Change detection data
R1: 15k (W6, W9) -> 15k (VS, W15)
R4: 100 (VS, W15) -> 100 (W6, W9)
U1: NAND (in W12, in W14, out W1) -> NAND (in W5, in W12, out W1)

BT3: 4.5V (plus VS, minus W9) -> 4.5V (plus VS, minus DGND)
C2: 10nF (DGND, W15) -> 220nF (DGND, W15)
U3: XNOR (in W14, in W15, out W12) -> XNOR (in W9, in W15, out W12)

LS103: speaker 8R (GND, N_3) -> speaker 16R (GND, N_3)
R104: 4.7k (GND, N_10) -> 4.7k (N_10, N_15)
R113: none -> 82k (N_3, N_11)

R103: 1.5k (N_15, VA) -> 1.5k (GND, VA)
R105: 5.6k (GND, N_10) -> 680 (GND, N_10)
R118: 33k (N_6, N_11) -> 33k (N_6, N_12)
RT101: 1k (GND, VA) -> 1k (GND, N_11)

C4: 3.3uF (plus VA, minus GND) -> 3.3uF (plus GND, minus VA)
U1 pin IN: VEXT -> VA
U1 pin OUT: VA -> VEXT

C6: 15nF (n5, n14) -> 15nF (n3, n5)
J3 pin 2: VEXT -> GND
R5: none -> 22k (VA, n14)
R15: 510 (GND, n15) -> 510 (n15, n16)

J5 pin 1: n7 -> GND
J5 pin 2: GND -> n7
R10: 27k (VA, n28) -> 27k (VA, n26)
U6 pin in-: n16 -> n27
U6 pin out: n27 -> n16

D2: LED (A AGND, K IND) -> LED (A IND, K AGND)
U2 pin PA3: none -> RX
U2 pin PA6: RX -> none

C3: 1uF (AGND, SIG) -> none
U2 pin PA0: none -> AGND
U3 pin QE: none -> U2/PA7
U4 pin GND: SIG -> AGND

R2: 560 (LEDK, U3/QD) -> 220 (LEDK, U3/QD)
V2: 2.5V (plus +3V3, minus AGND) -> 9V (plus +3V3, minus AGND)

#### Description of the task:
Each entry needs to be written out again, exactly as given.

#### Response area:
R1: 15k (W6, W9) -> 15k (VS, W15)
R4: 100 (VS, W15) -> 100 (W6, W9)
U1: NAND (in W12, in W14, out W1) -> NAND (in W5, in W12, out W1)

BT3: 4.5V (plus VS, minus W9) -> 4.5V (plus VS, minus DGND)
C2: 10nF (DGND, W15) -> 220nF (DGND, W15)
U3: XNOR (in W14, in W15, out W12) -> XNOR (in W9, in W15, out W12)

LS103: speaker 8R (GND, N_3) -> speaker 16R (GND, N_3)
R104: 4.7k (GND, N_10) -> 4.7k (N_10, N_15)
R113: none -> 82k (N_3, N_11)

R103: 1.5k (N_15, VA) -> 1.5k (GND, VA)
R105: 5.6k (GND, N_10) -> 680 (GND, N_10)
R118: 33k (N_6, N_11) -> 33k (N_6, N_12)
RT101: 1k (GND, VA) -> 1k (GND, N_11)

C4: 3.3uF (plus VA, minus GND) -> 3.3uF (plus GND, minus VA)
U1 pin IN: VEXT -> VA
U1 pin OUT: VA -> VEXT

C6: 15nF (n5, n14) -> 15nF (n3, n5)
J3 pin 2: VEXT -> GND
R5: none -> 22k (VA, n14)
R15: 510 (GND, n15) -> 510 (n15, n16)

J5 pin 1: n7 -> GND
J5 pin 2: GND -> n7
R10: 27k (VA, n28) -> 27k (VA, n26)
U6 pin in-: n16 -> n27
U6 pin out: n27 -> n16

D2: LED (A AGND, K IND) -> LED (A IND, K AGND)
U2 pin PA3: none -> RX
U2 pin PA6: RX -> none

C3: 1uF (AGND, SIG) -> none
U2 pin PA0: none -> AGND
U3 pin QE: none -> U2/PA7
U4 pin GND: SIG -> AGND

R2: 560 (LEDK, U3/QD) -> 220 (LEDK, U3/QD)
V2: 2.5V (plus +3V3, minus AGND) -> 9V (plus +3V3, minus AGND)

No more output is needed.